• Work instruction: Your answer should be only the lines below from the one with "P1 pin 1: GND -> 5V" to the one with "SP3: speaker 4R", repeated exactly, ends included.

Edit tracking data
[Start of Attachment]
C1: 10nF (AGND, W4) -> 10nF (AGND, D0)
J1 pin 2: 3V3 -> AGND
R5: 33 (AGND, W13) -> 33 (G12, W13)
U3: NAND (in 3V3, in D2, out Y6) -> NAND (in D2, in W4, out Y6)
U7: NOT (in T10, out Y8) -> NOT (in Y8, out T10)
[End of Attachment]
[Start of Attachment]
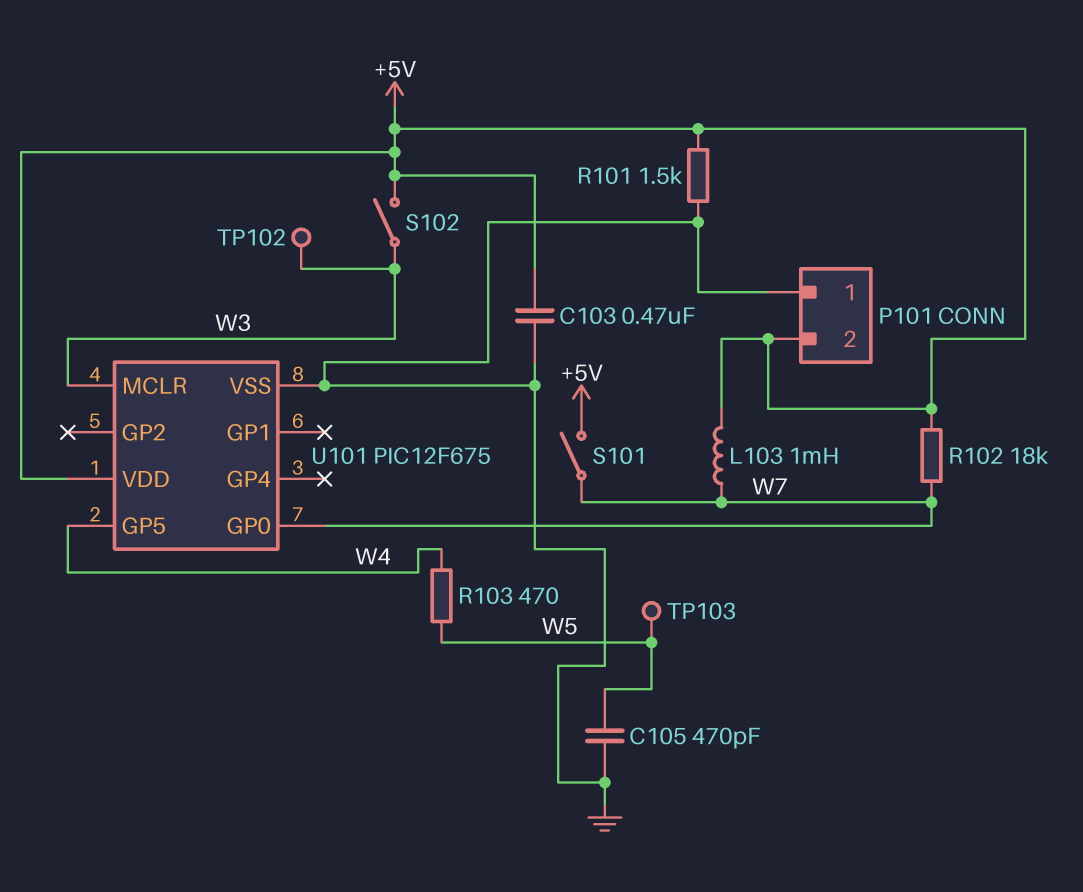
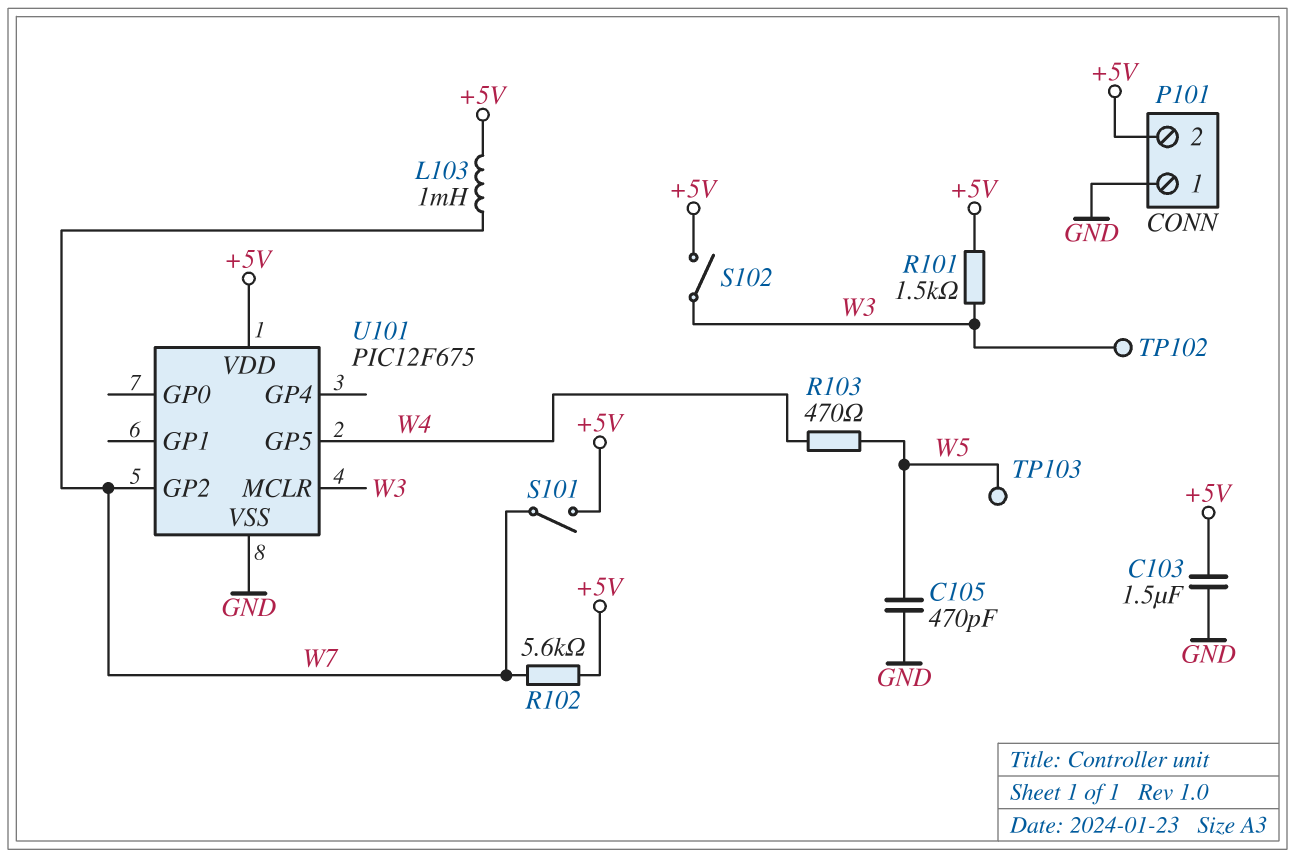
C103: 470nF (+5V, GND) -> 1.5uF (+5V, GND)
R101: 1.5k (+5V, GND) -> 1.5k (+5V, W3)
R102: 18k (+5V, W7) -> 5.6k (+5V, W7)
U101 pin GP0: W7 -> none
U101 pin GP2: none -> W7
[End of Attachment]
[Start of Attachment]
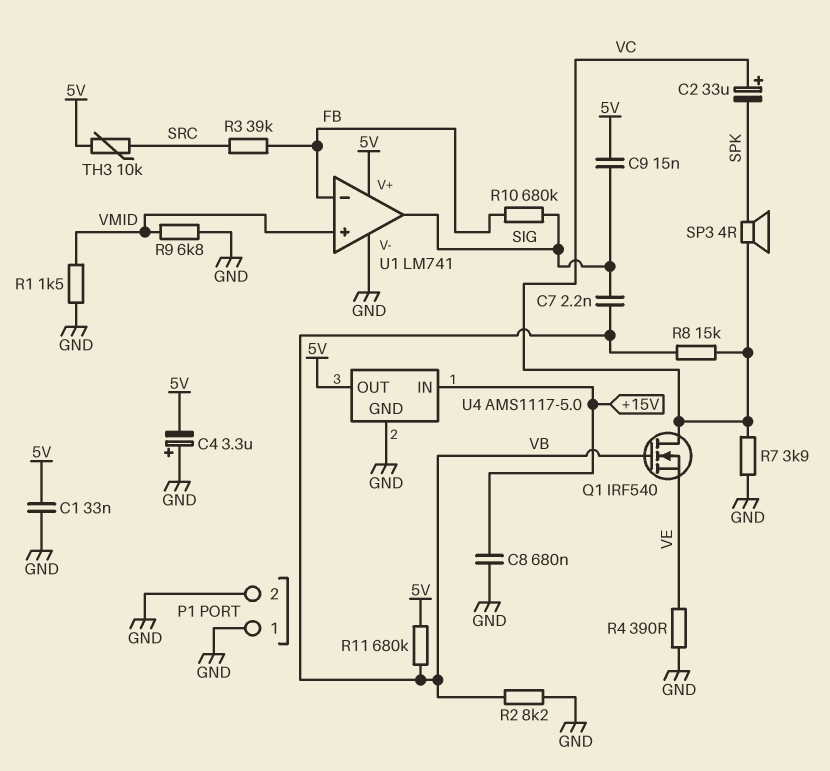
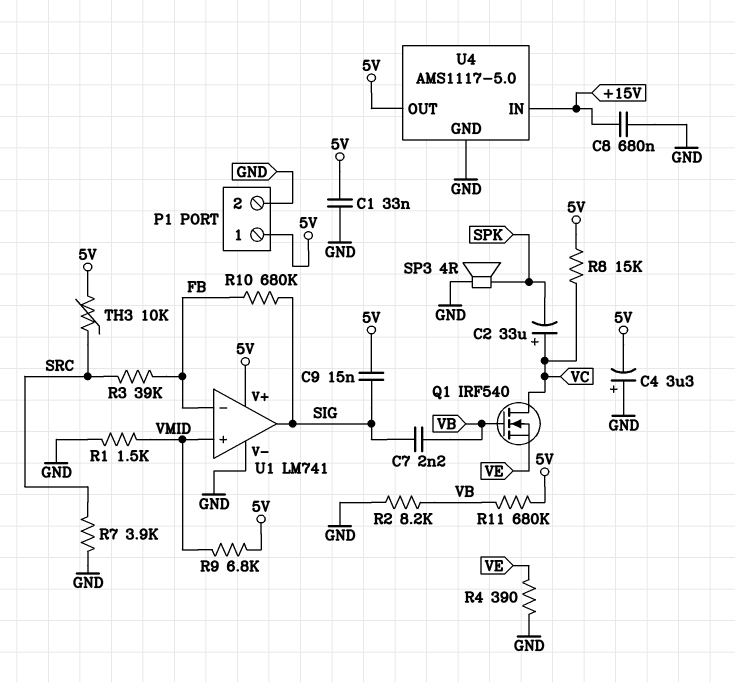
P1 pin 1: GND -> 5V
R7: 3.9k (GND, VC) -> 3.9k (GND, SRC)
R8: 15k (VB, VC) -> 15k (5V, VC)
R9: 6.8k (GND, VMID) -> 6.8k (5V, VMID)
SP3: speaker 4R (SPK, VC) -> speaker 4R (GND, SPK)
[End of Attachment]
• Solution:
P1 pin 1: GND -> 5V
R7: 3.9k (GND, VC) -> 3.9k (GND, SRC)
R8: 15k (VB, VC) -> 15k (5V, VC)
R9: 6.8k (GND, VMID) -> 6.8k (5V, VMID)
SP3: speaker 4R (SPK, VC) -> speaker 4R (GND, SPK)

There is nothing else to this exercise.